_Task inputs:_
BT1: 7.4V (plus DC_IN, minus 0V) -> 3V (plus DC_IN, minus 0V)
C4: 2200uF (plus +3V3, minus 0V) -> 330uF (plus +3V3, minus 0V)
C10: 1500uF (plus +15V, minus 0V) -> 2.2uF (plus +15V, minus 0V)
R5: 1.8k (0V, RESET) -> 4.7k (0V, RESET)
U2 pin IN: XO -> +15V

_Task objective:_ Within the data above, find the lines that contain the word "plus" and copy each of them.

_Result of the task:_
BT1: 7.4V (plus DC_IN, minus 0V) -> 3V (plus DC_IN, minus 0V)
C4: 2200uF (plus +3V3, minus 0V) -> 330uF (plus +3V3, minus 0V)
C10: 1500uF (plus +15V, minus 0V) -> 2.2uF (plus +15V, minus 0V)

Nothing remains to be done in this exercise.